# Work task
Write the entries out again exactly as they stand, but without the pictures.

_ _ _ _

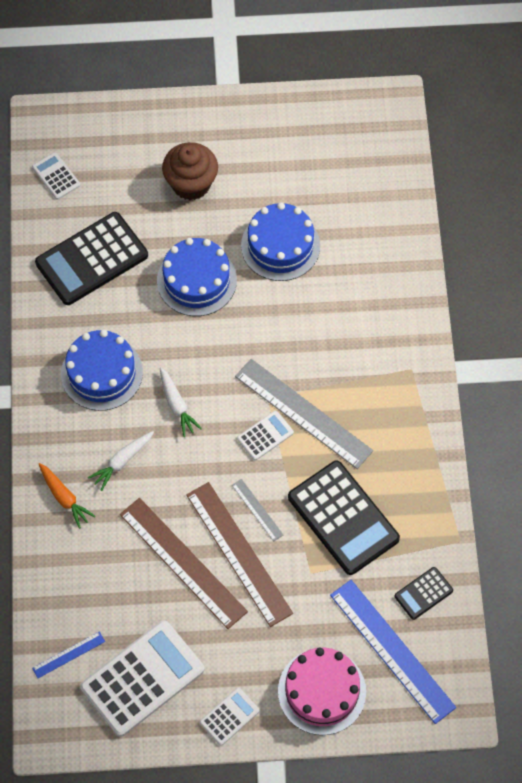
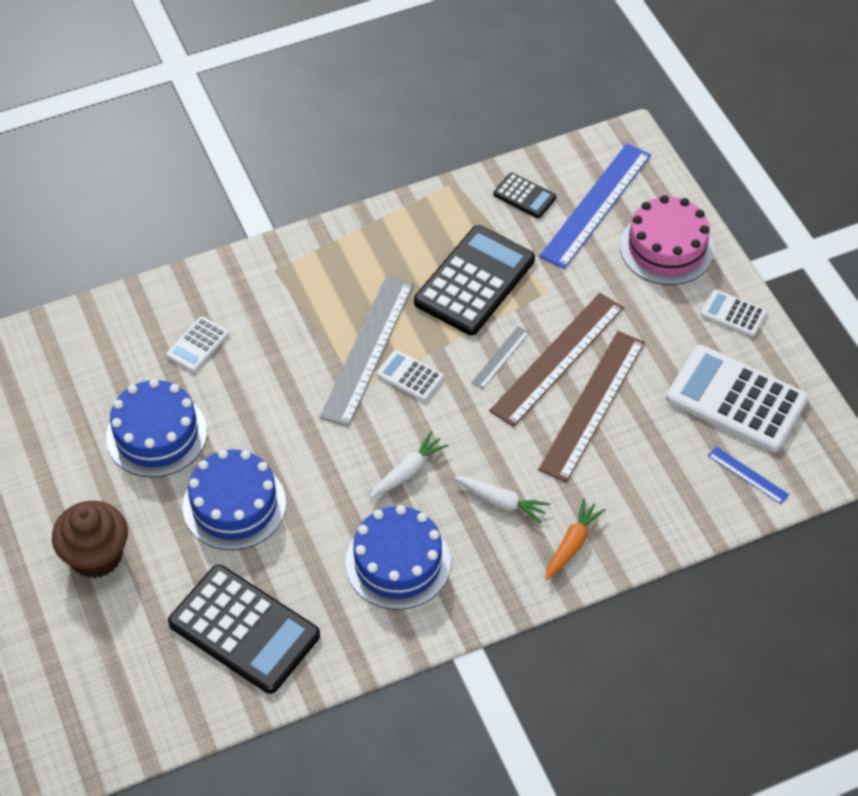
camera: 110 degrees left, 10 degrees down
(56, 176) = (131, 718): white calculator -> white calculator (197, 345)

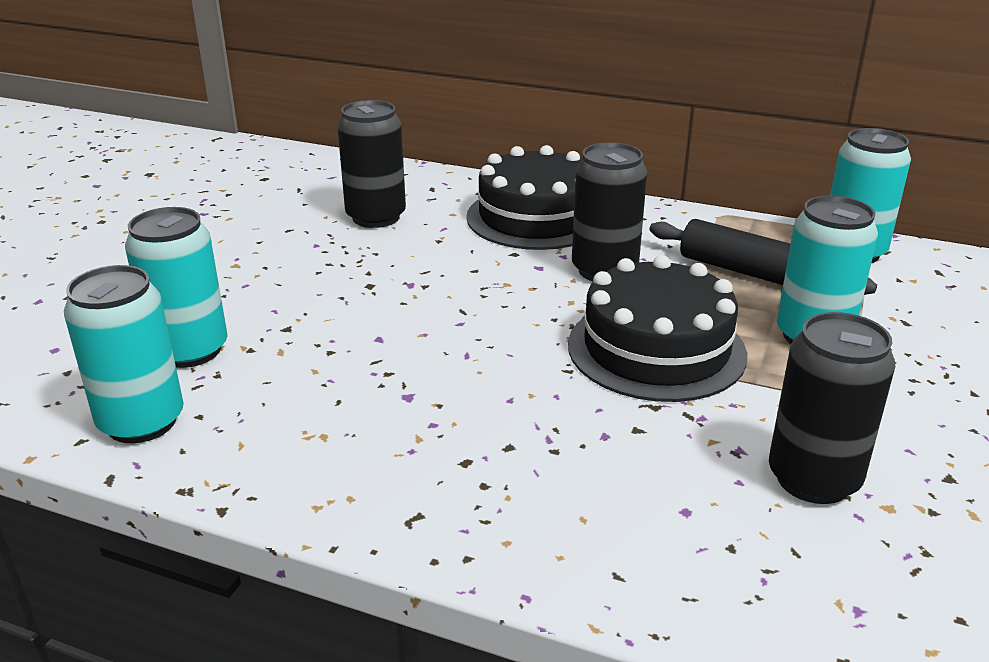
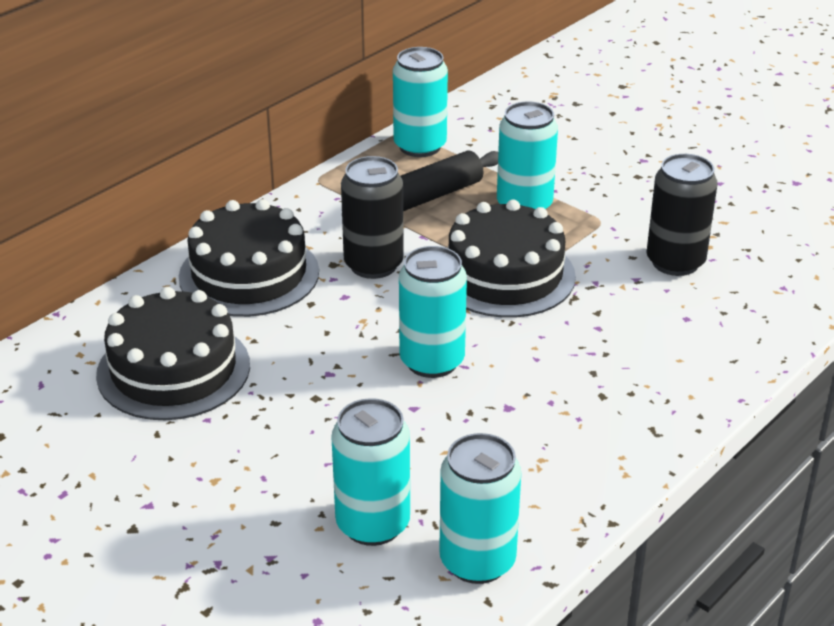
camera: 70 degrees left, 5 degrees up
(376, 217) = (173, 370): black can -> black cake
(462, 334) = (432, 361): none -> turquoise can

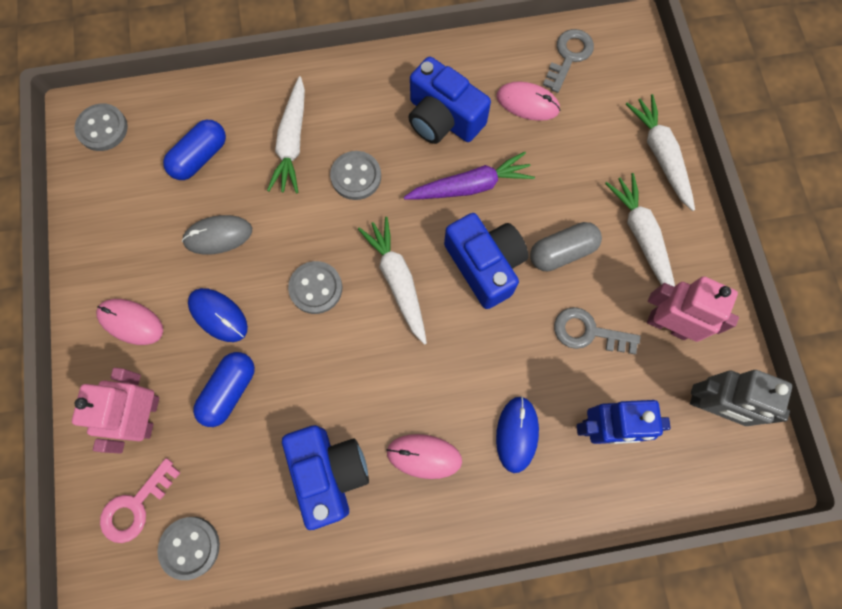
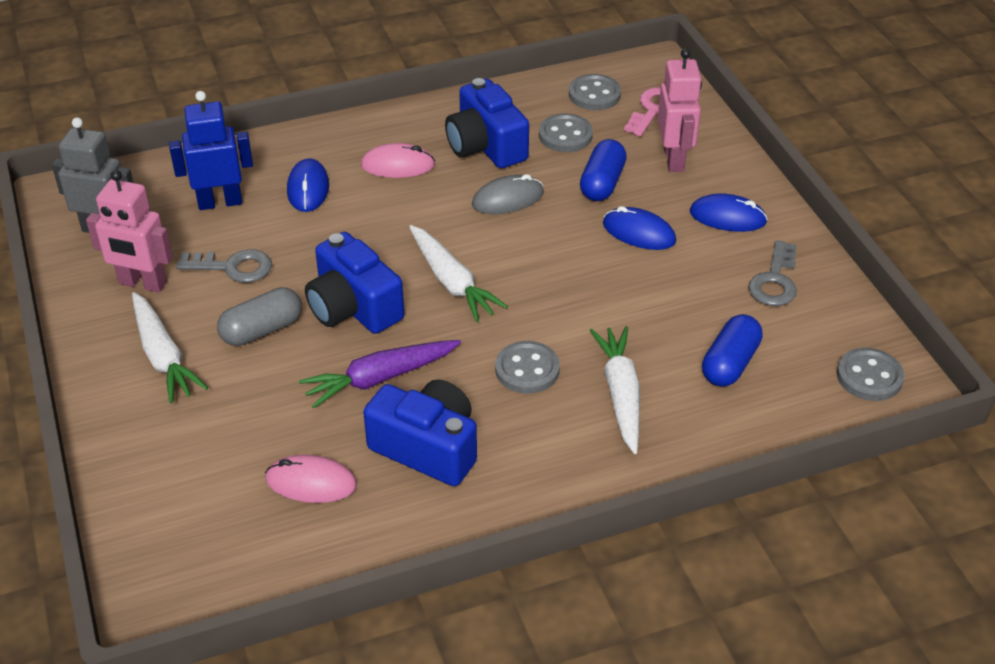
camera: 170 degrees right, 30 degrees down
(131, 322) = (727, 217): pink mouse -> blue mouse
(218, 236) = (670, 294): grey mouse -> grey mouse (508, 199)
(316, 288) = (542, 265): grey button -> grey button (565, 135)
(568, 56) = (251, 554): grey key -> grey key (775, 281)
(660, 155) = (127, 445): white carrot -> none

_ _ _ _

# Response area
camera: 110 degrees left, 10 degrees down
(56, 176) = (131, 718): white calculator -> white calculator (197, 345)

camera: 70 degrees left, 5 degrees up
(376, 217) = (173, 370): black can -> black cake
(462, 334) = (432, 361): none -> turquoise can

camera: 170 degrees right, 30 degrees down
(131, 322) = (727, 217): pink mouse -> blue mouse
(218, 236) = (670, 294): grey mouse -> grey mouse (508, 199)
(316, 288) = (542, 265): grey button -> grey button (565, 135)
(568, 56) = (251, 554): grey key -> grey key (775, 281)
(660, 155) = (127, 445): white carrot -> none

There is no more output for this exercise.